Once you find the line with "(338, 225) = (556, 354): orange" in the entries below, print it and each line after it up to and including the line with "(619, 182) = (608, 380): red", exactly, without pictures.
╭──
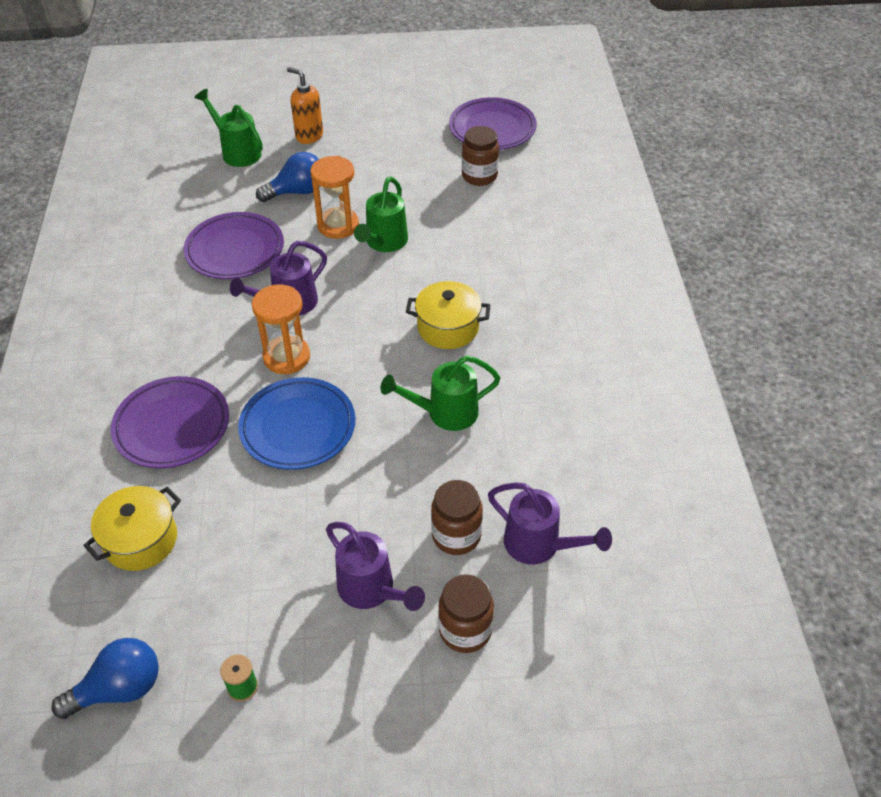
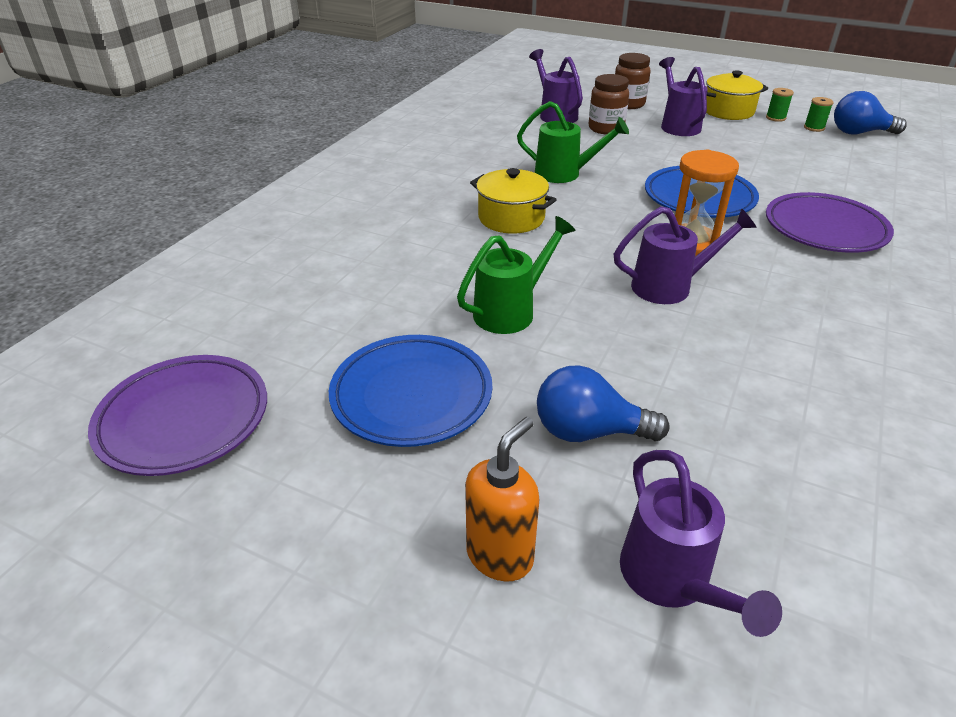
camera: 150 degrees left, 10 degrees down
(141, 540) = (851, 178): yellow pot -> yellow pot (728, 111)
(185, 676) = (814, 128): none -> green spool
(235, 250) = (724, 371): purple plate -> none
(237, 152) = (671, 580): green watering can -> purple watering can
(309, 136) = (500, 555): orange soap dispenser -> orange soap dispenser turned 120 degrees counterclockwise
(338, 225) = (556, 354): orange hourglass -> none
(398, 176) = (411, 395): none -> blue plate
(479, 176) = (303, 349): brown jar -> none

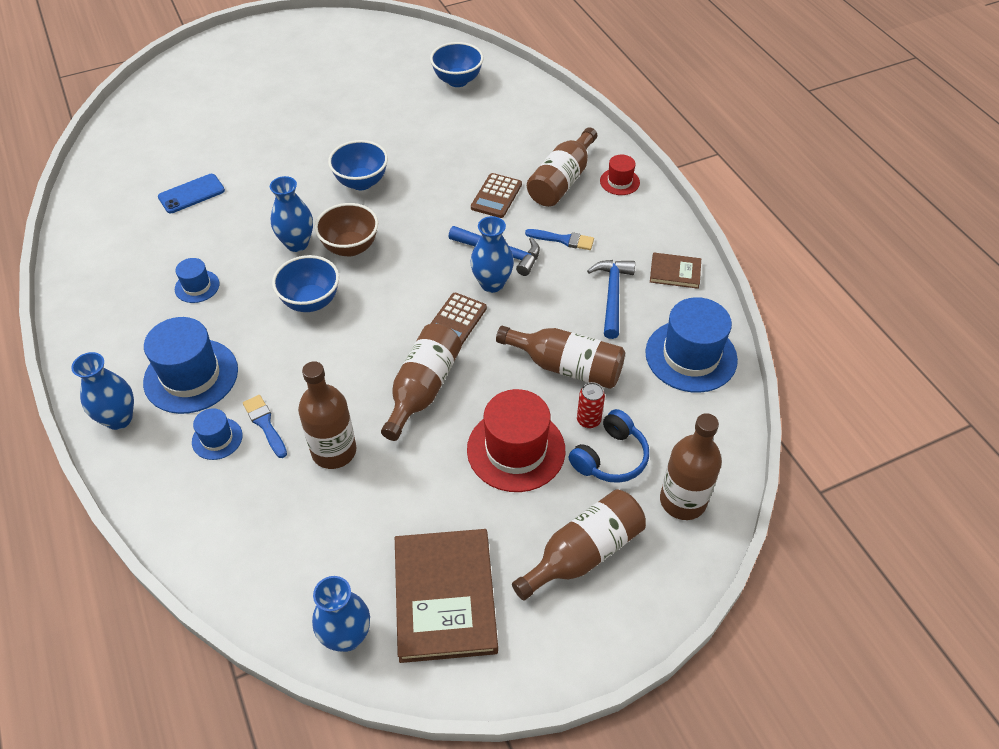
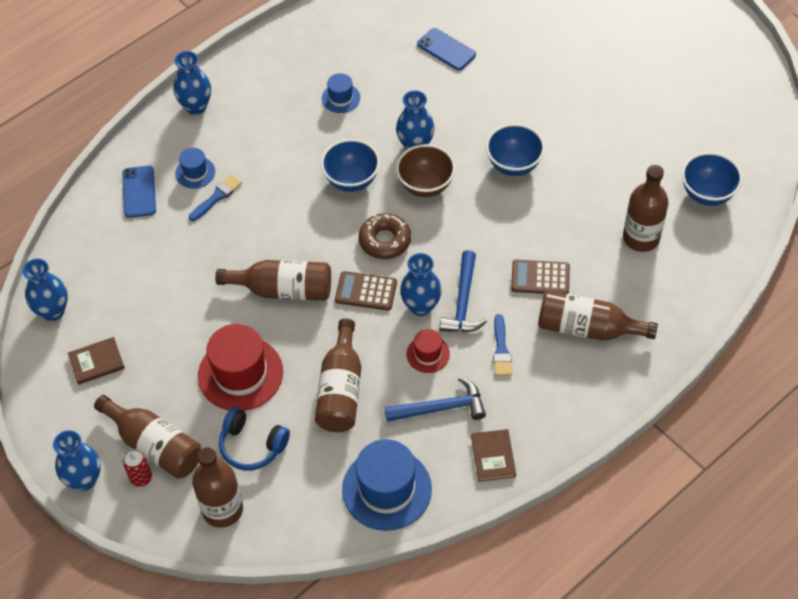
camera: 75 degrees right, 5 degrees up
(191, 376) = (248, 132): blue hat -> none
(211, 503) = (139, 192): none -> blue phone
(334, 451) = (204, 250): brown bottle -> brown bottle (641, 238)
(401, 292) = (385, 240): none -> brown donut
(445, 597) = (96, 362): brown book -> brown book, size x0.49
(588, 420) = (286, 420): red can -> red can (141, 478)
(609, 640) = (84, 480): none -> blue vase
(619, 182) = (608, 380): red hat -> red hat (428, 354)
╰──
╭──
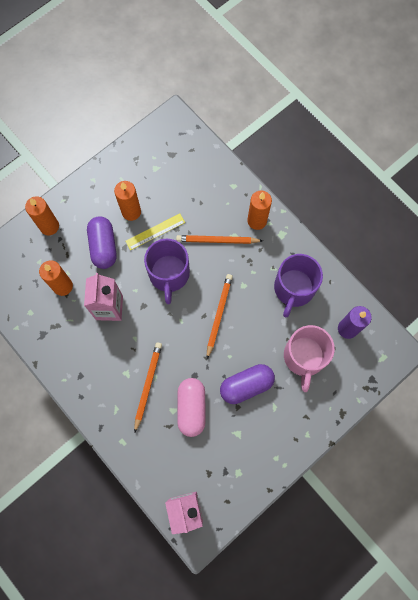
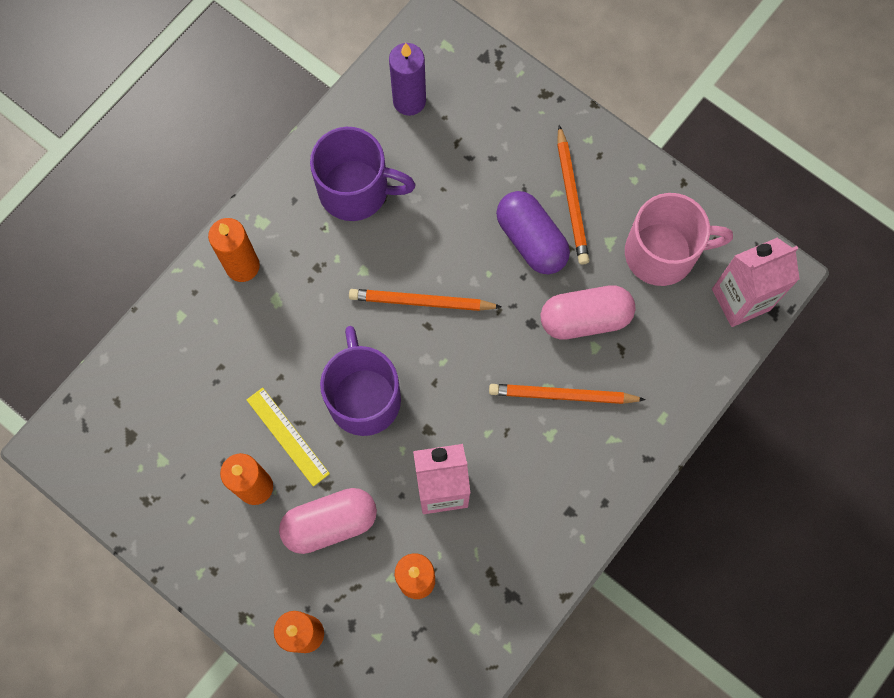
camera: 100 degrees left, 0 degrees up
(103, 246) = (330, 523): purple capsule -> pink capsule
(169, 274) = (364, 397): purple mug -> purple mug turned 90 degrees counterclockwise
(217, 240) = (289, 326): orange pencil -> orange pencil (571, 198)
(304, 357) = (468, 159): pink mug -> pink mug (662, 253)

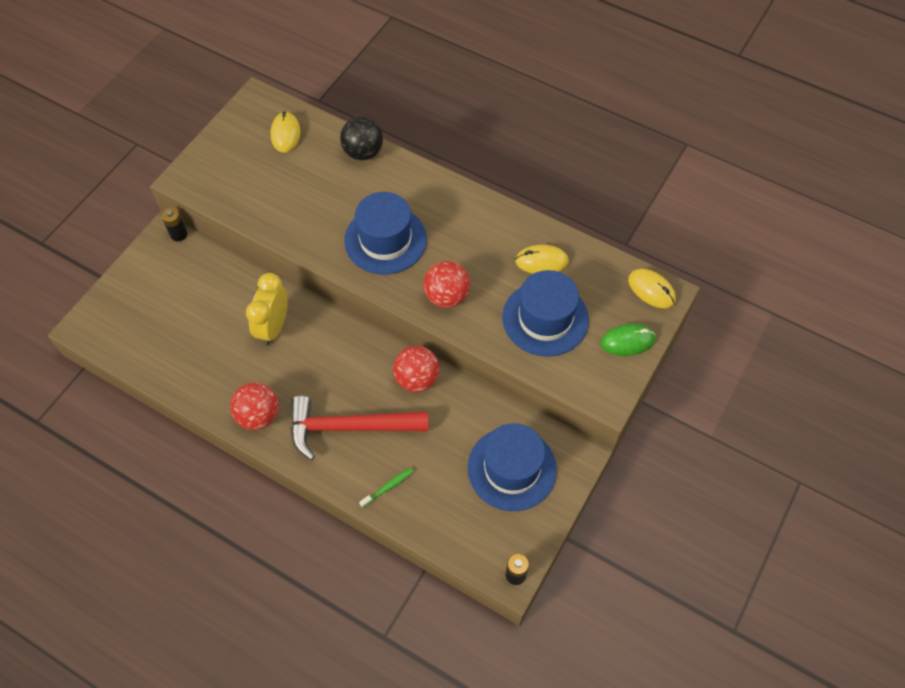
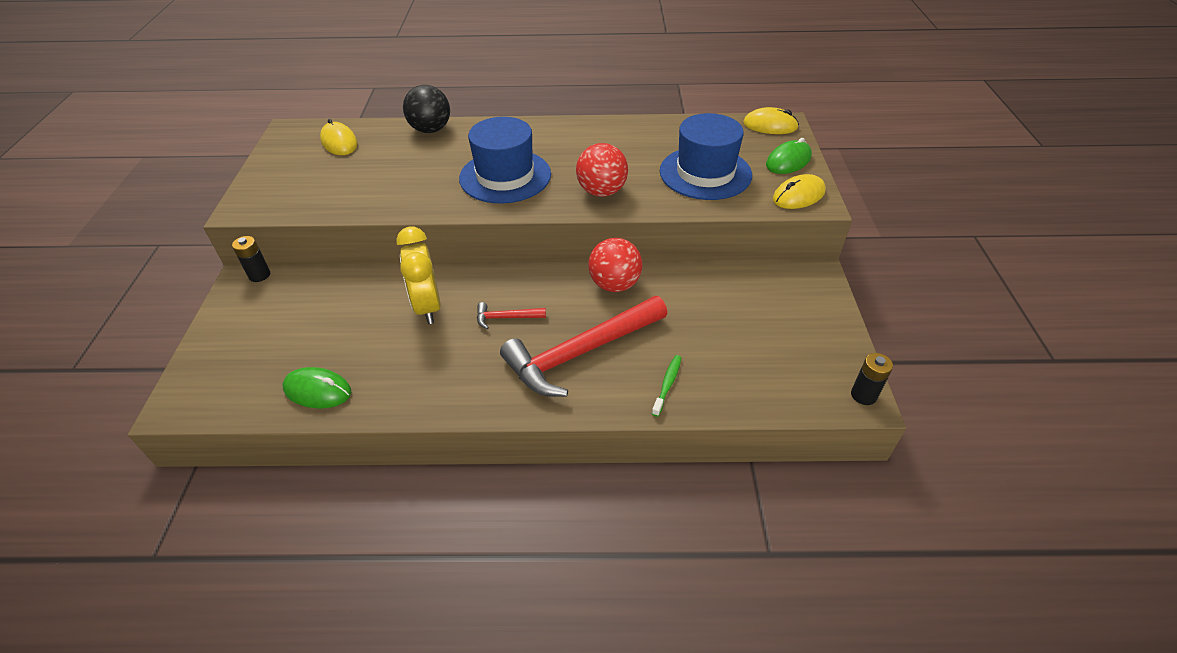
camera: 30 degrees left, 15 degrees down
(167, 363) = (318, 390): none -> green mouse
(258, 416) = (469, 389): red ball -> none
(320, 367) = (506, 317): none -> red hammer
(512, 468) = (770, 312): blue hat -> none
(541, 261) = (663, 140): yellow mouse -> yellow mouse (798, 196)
╰──
Solution for this exercise:
(338, 225) = (556, 354): orange hourglass -> none
(398, 176) = (411, 395): none -> blue plate
(479, 176) = (303, 349): brown jar -> none

camera: 75 degrees right, 5 degrees up
(191, 376) = (248, 132): blue hat -> none
(211, 503) = (139, 192): none -> blue phone
(334, 451) = (204, 250): brown bottle -> brown bottle (641, 238)
(401, 292) = (385, 240): none -> brown donut
(445, 597) = (96, 362): brown book -> brown book, size x0.49
(588, 420) = (286, 420): red can -> red can (141, 478)
(609, 640) = (84, 480): none -> blue vase
(619, 182) = (608, 380): red hat -> red hat (428, 354)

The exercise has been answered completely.